►
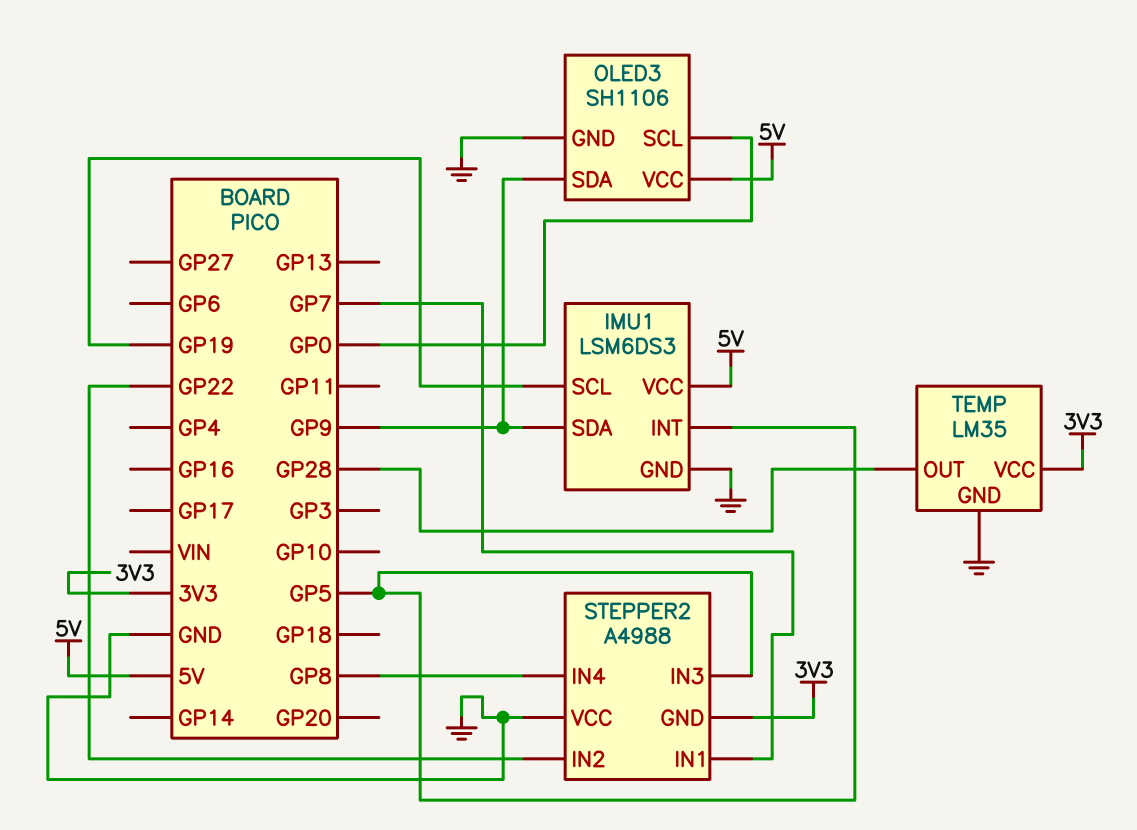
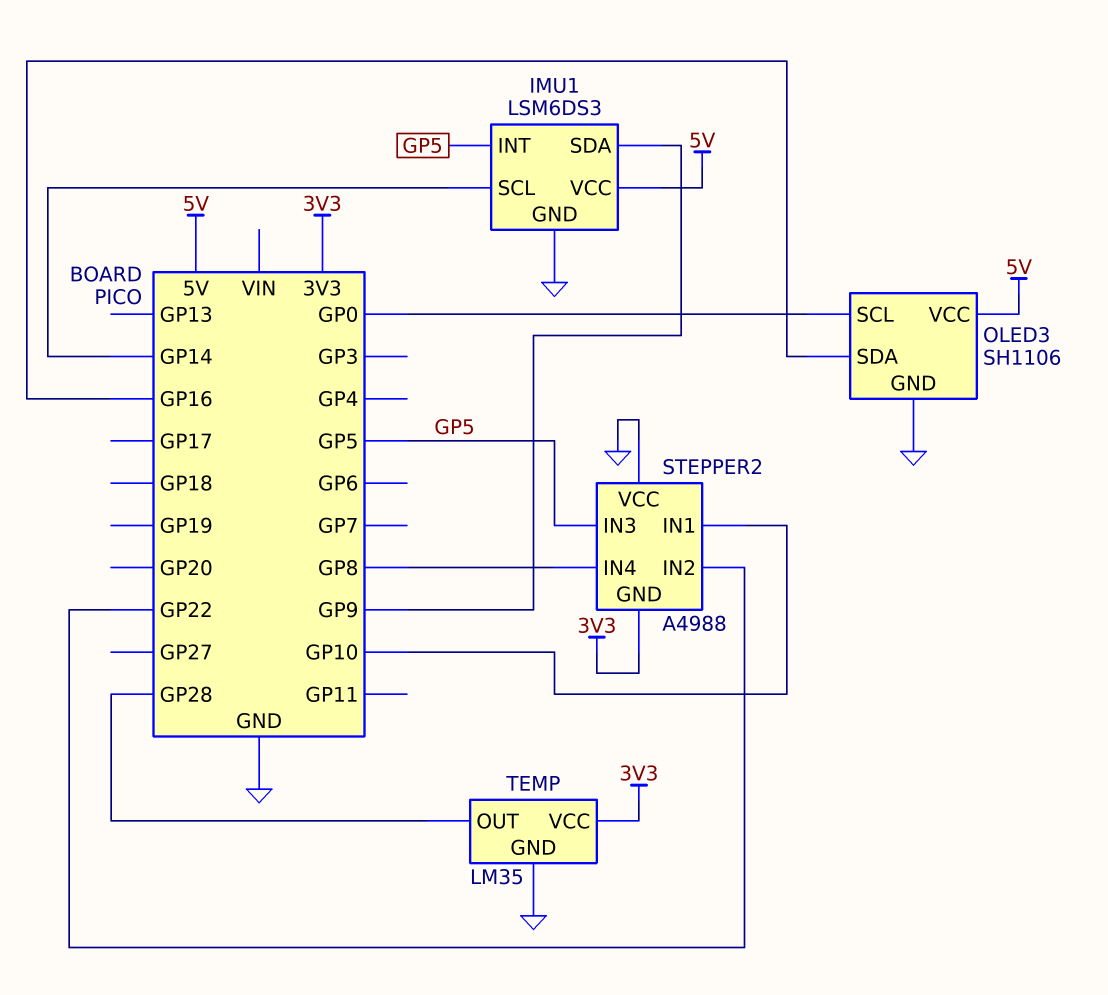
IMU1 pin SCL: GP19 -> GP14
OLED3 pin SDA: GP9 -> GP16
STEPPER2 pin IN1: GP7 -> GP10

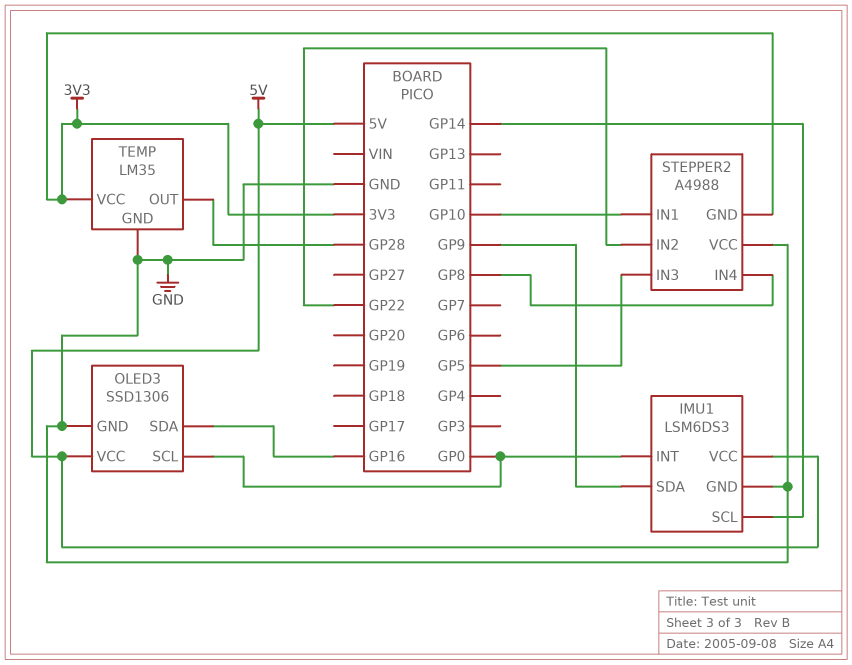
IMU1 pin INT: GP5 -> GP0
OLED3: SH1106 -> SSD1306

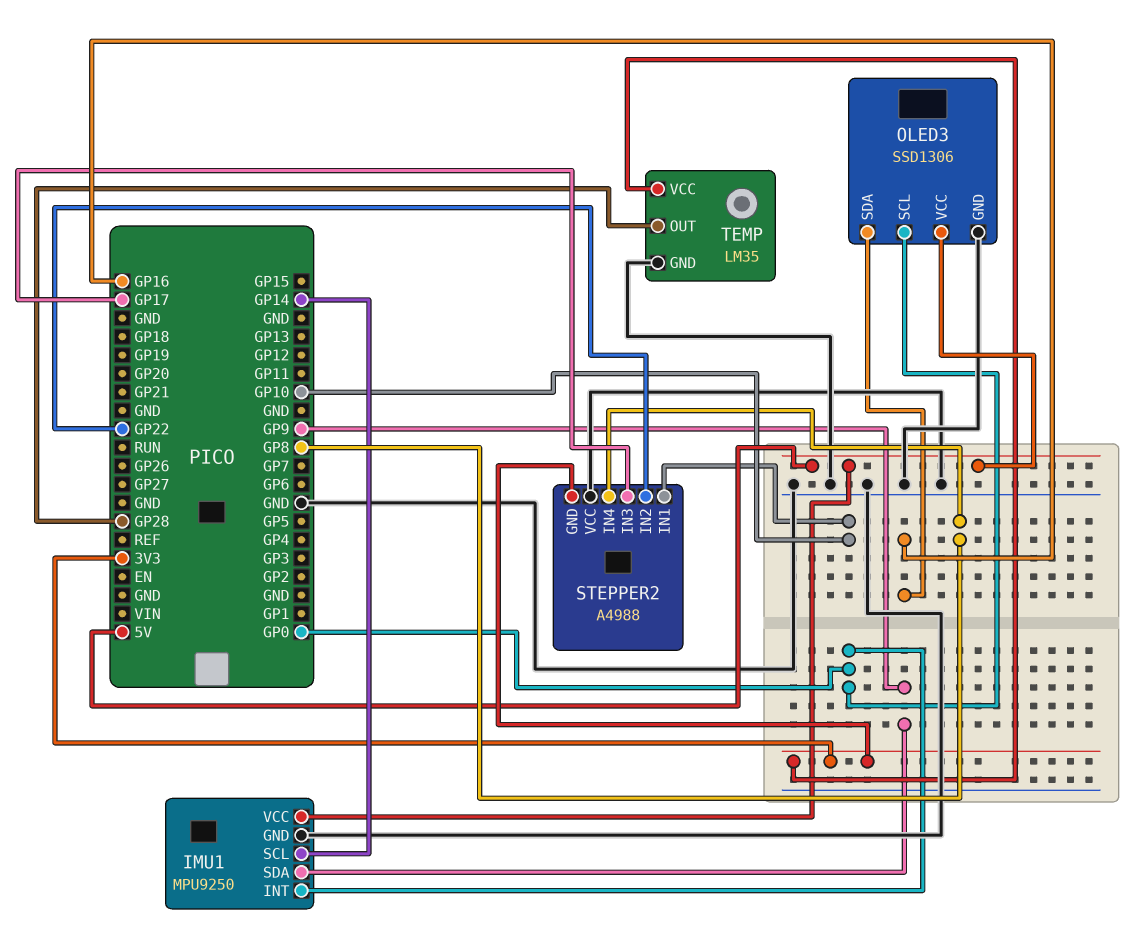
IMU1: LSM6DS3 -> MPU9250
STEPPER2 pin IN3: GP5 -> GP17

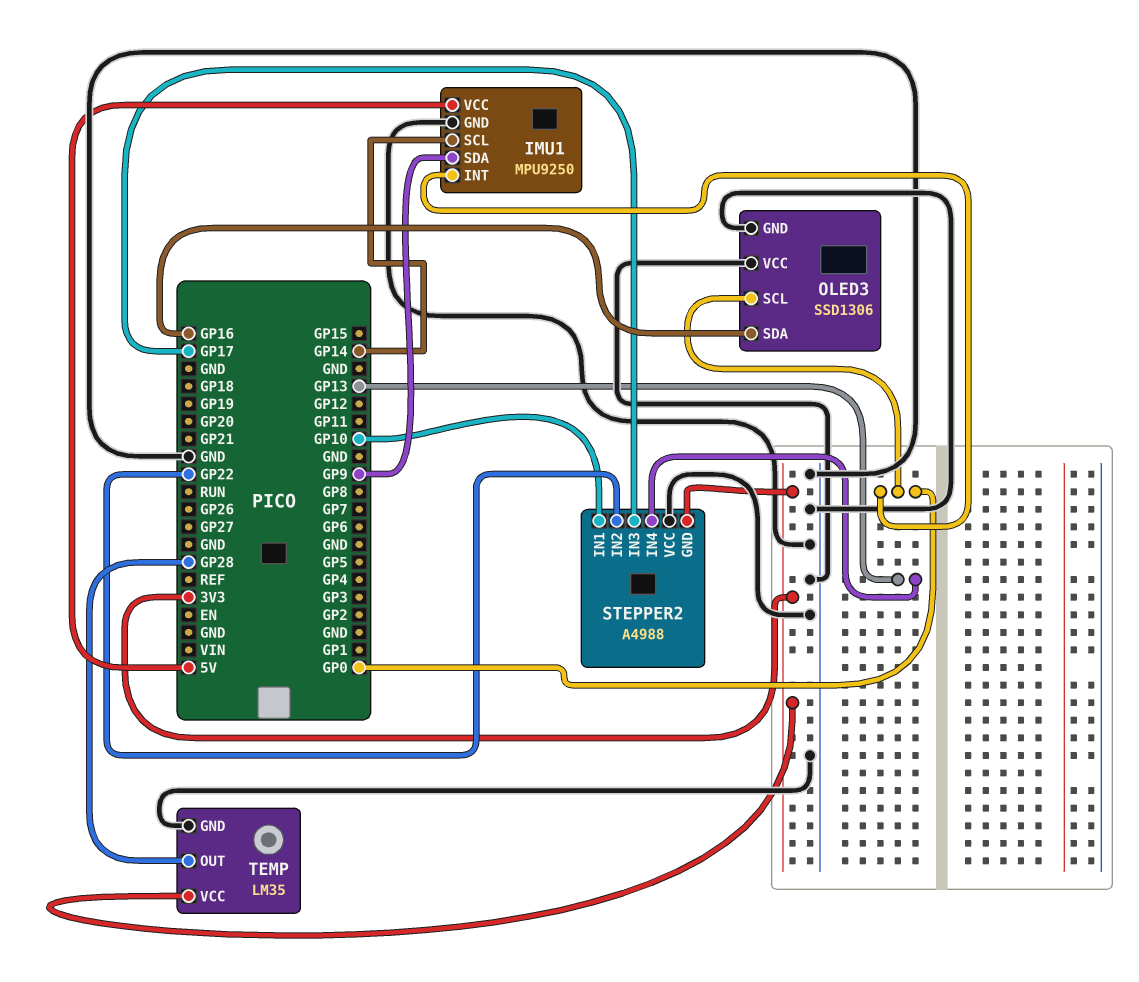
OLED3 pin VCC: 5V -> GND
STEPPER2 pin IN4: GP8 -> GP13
◄
►
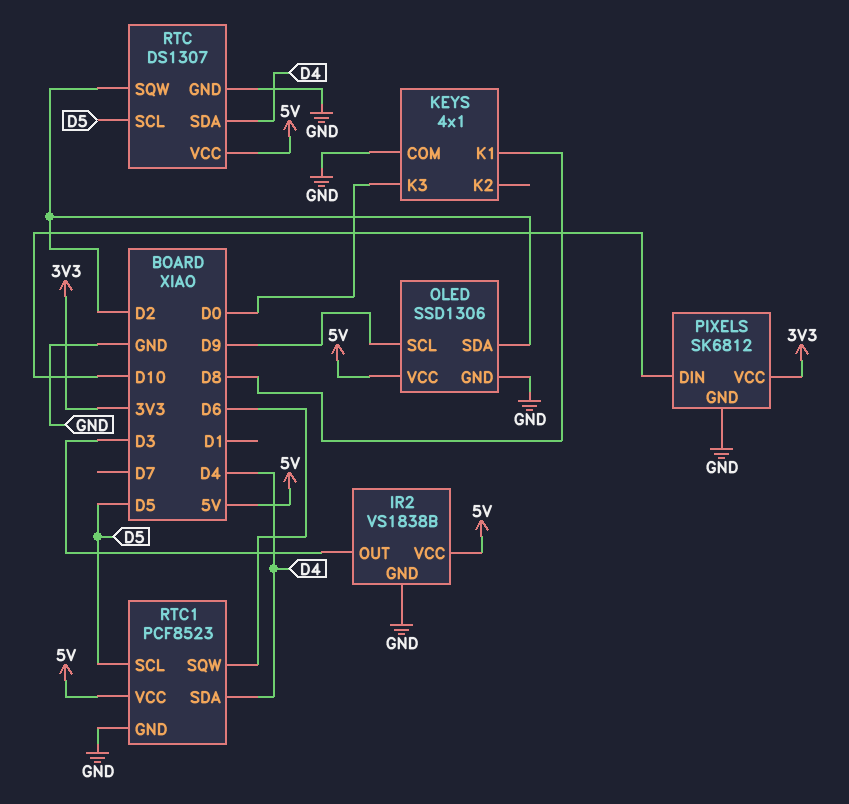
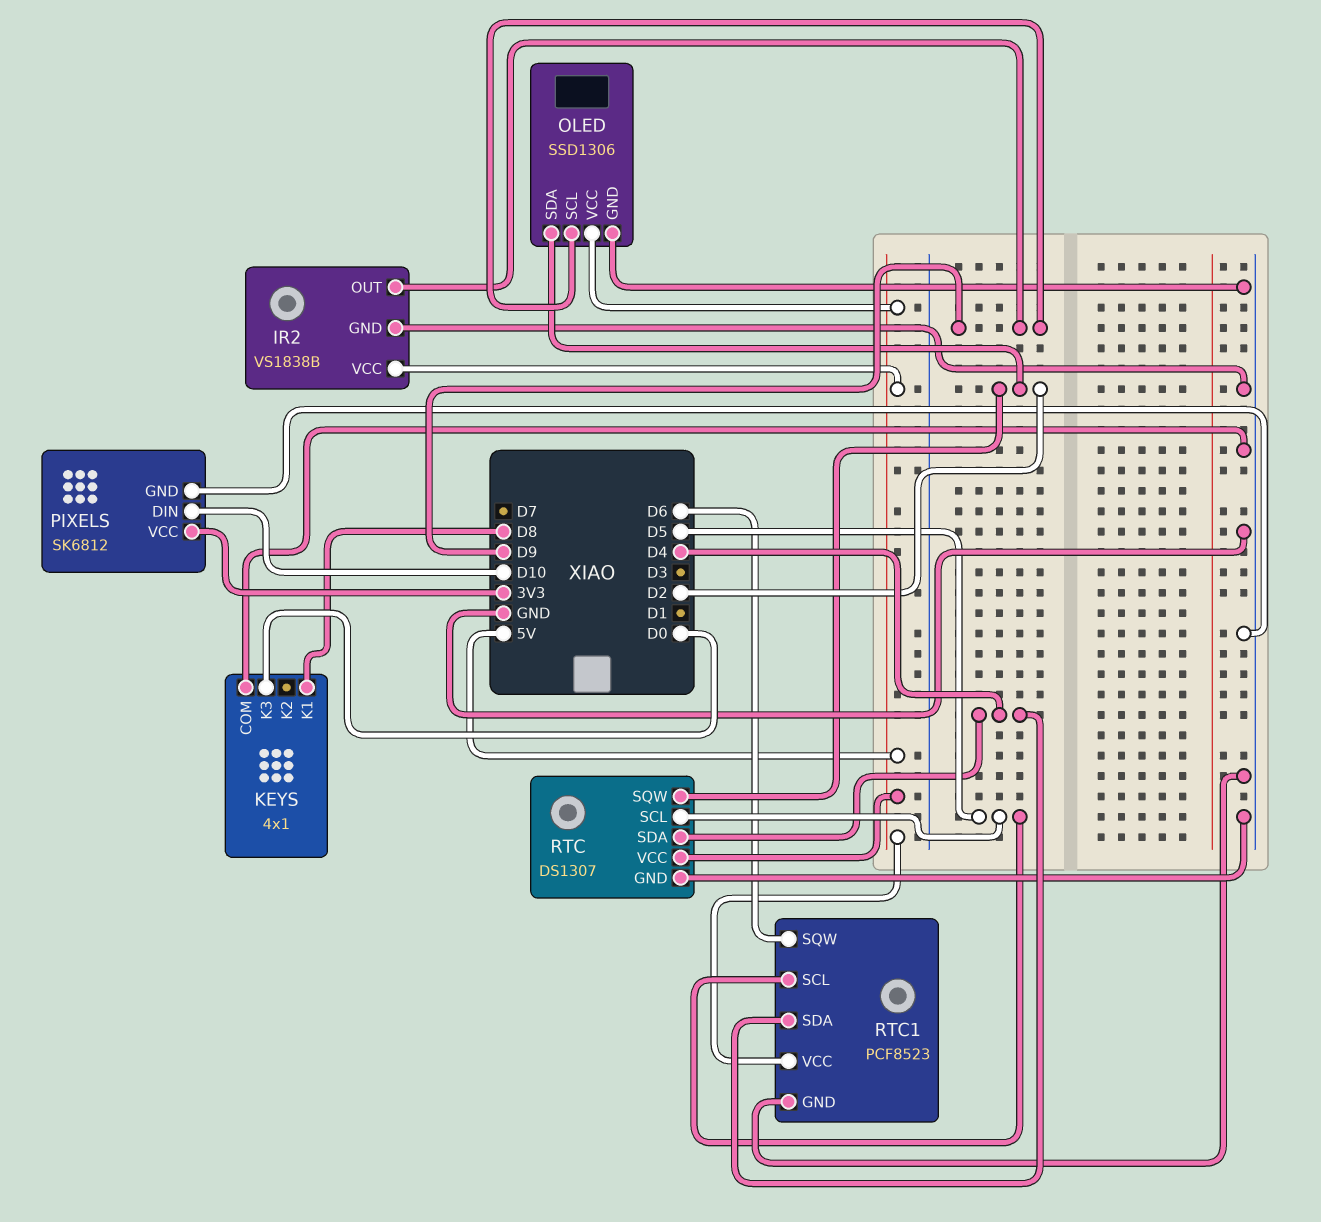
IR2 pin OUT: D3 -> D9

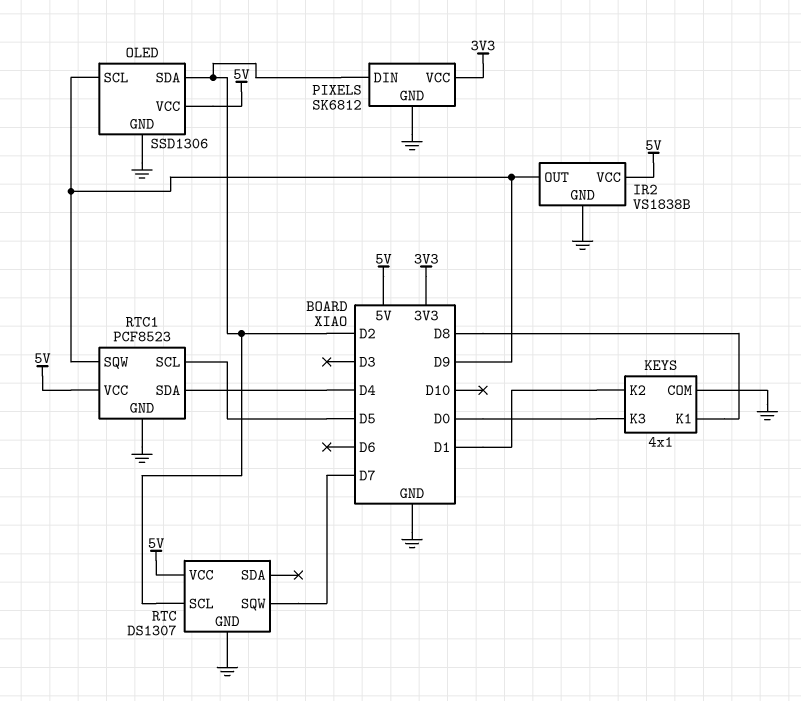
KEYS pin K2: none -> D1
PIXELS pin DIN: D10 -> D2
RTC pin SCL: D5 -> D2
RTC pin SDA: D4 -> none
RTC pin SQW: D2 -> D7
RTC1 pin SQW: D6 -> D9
◄
▶ WHAT YOU ARE ASKED TO DO:
Taking the entries above, extract every line from the one bearing "OLED3 pin SDA: GP9 -> GP16" through the one bearing "STEPPER2 pin IN4: GP8 -> GP13", exactly, with no pictures.

▶ FINISHED EXERCISE:
OLED3 pin SDA: GP9 -> GP16
STEPPER2 pin IN1: GP7 -> GP10

IMU1 pin INT: GP5 -> GP0
OLED3: SH1106 -> SSD1306

IMU1: LSM6DS3 -> MPU9250
STEPPER2 pin IN3: GP5 -> GP17

OLED3 pin VCC: 5V -> GND
STEPPER2 pin IN4: GP8 -> GP13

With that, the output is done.